### RECORD SET

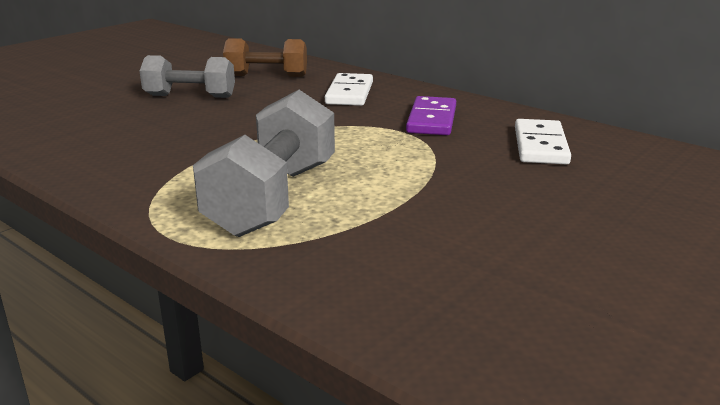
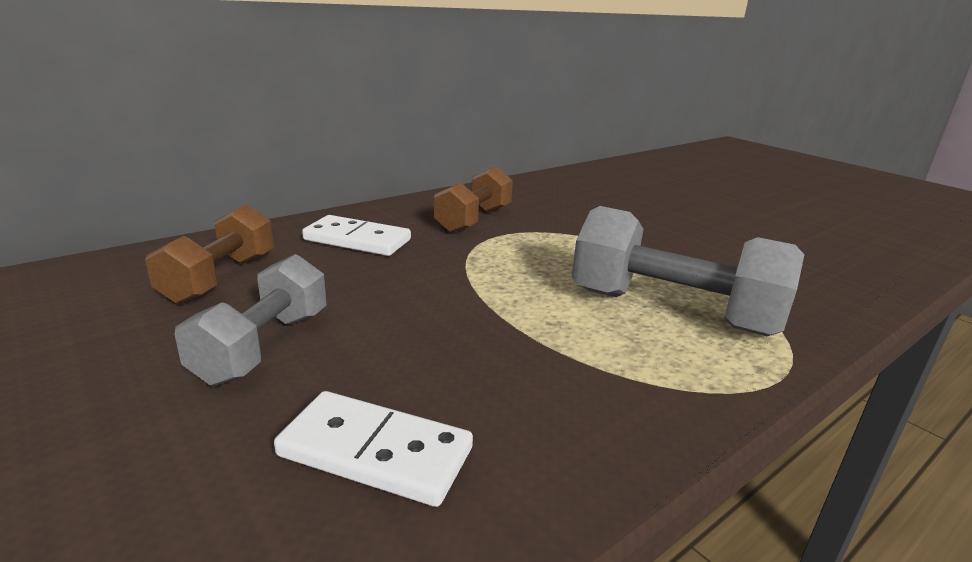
camera: 80 degrees left, 0 degrees up
(431, 120) = (473, 220): purple domino -> brown dumbbell
(540, 146) = (553, 199): white domino -> white domino (376, 452)

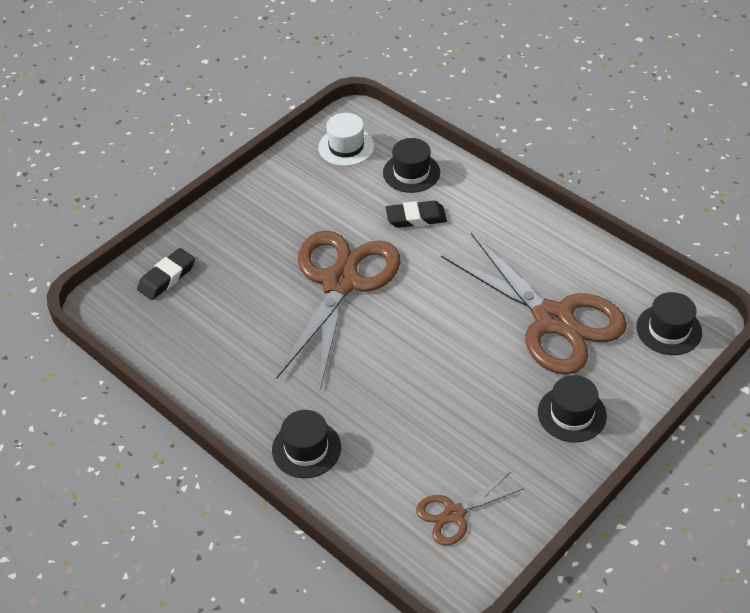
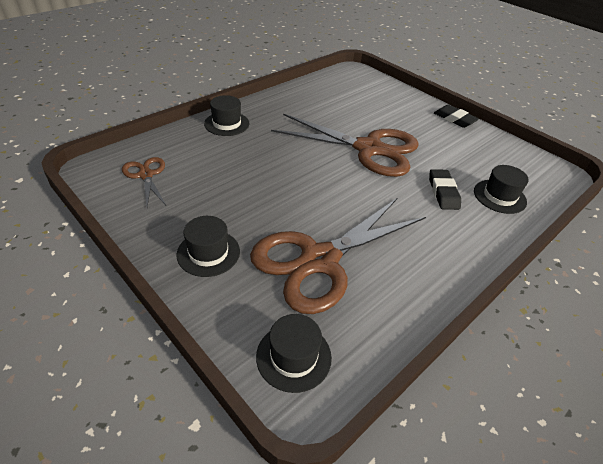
camera: 90 degrees right, 5 degrees down
(167, 277) = (373, 88): black eraser -> black eraser (454, 119)
(346, 147) = (520, 165): white hat -> none

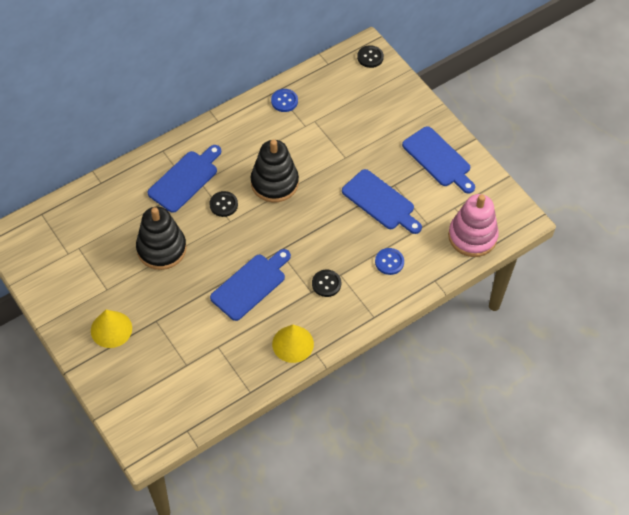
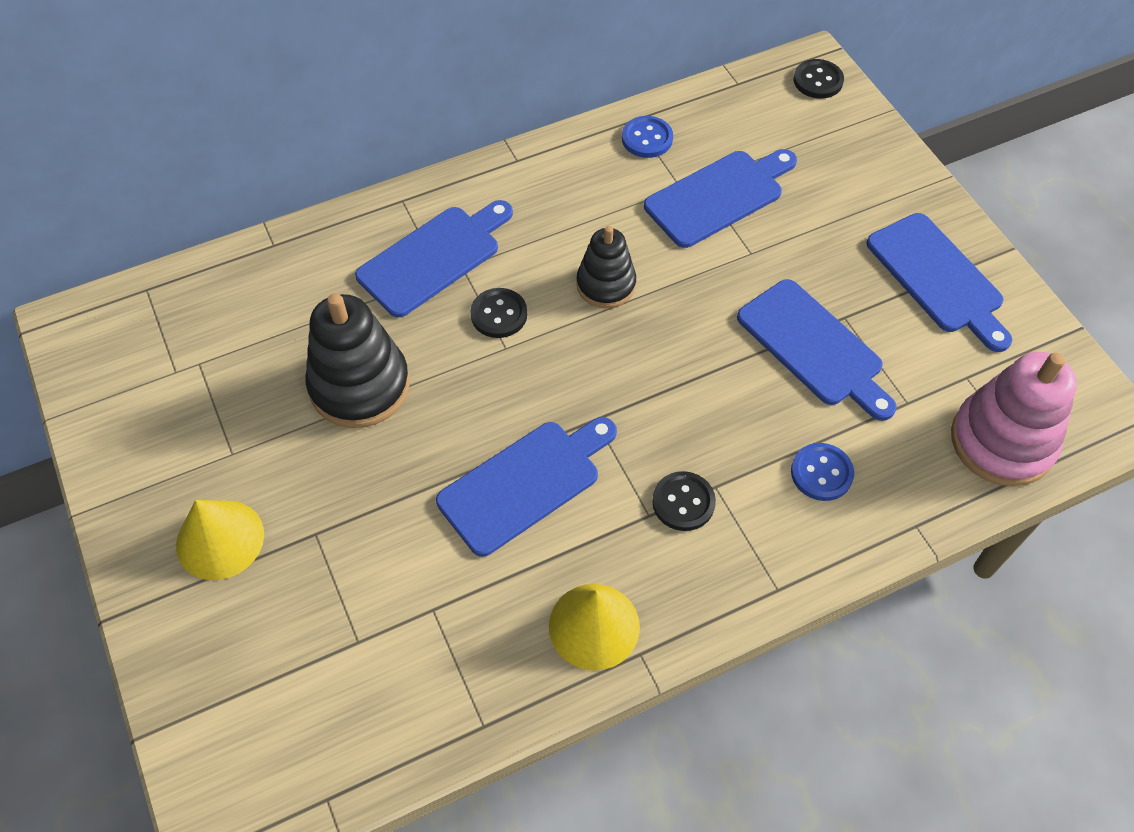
camera: 10 degrees right, 0 degrees up
(274, 183) = (606, 285): black stacking toy -> black stacking toy, size x0.63
(325, 129) = (718, 196): none -> blue cutting board

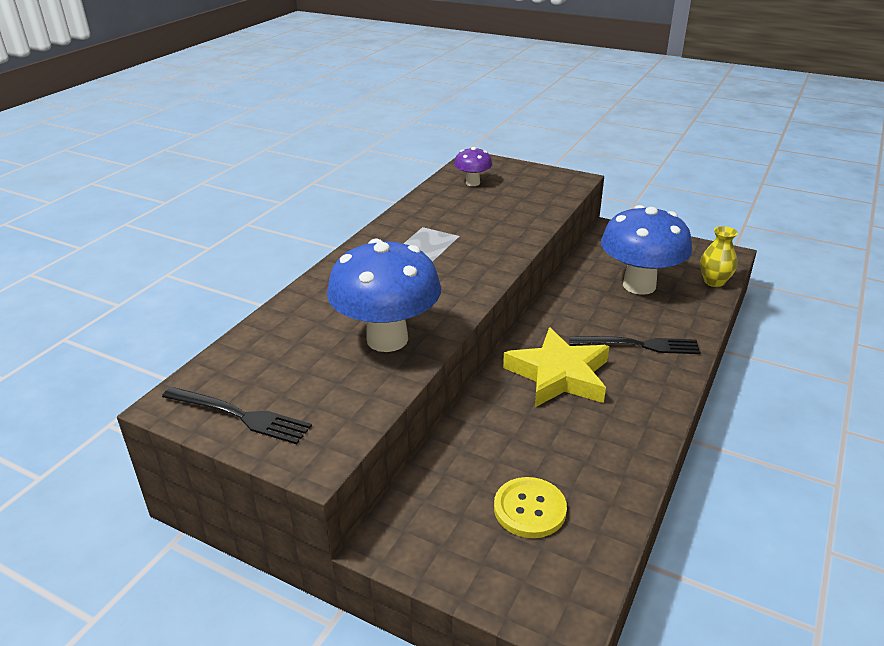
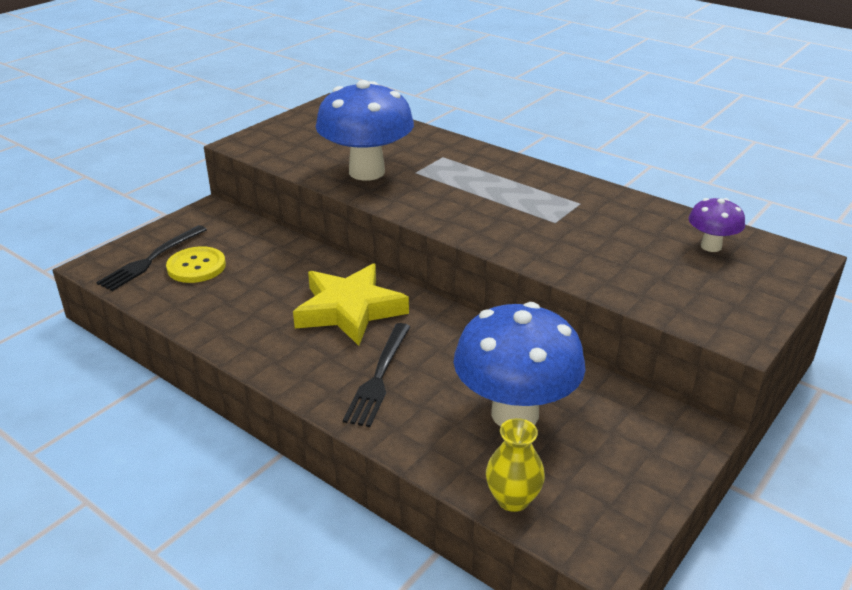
camera: 100 degrees right, 0 degrees up
(240, 416) = (303, 123): black fork -> black fork (151, 260)

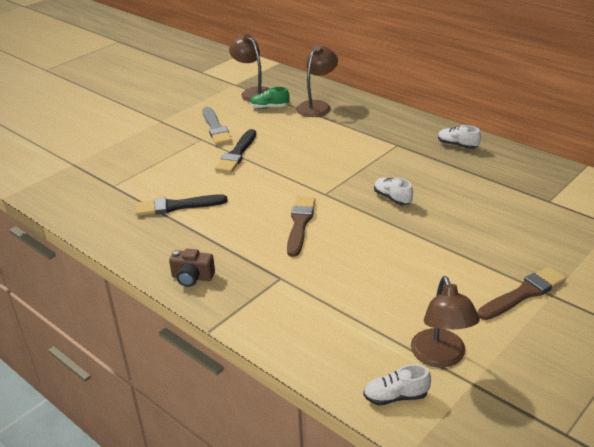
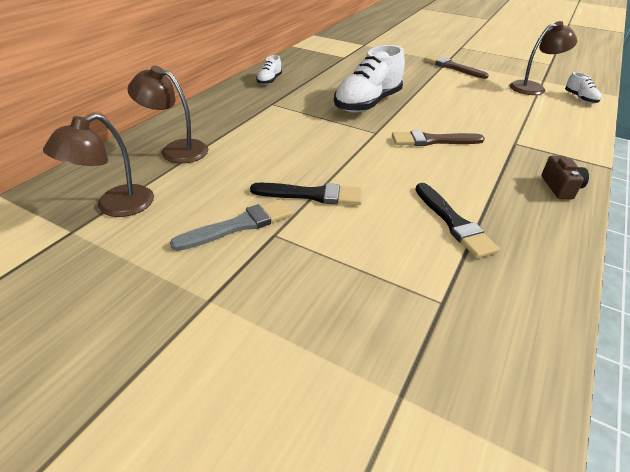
camera: 105 degrees left, 5 degrees up
(269, 107) = (173, 185): green shoe -> none
(392, 198) = (367, 104): white shoe -> white shoe, size x2.18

######

Up to and including the line with "(346, 147) = (520, 165): white hat -> none", copy the data above from its first line. Skip pictures.

camera: 80 degrees left, 0 degrees up
(431, 120) = (473, 220): purple domino -> brown dumbbell
(540, 146) = (553, 199): white domino -> white domino (376, 452)

camera: 90 degrees right, 5 degrees down
(167, 277) = (373, 88): black eraser -> black eraser (454, 119)
(346, 147) = (520, 165): white hat -> none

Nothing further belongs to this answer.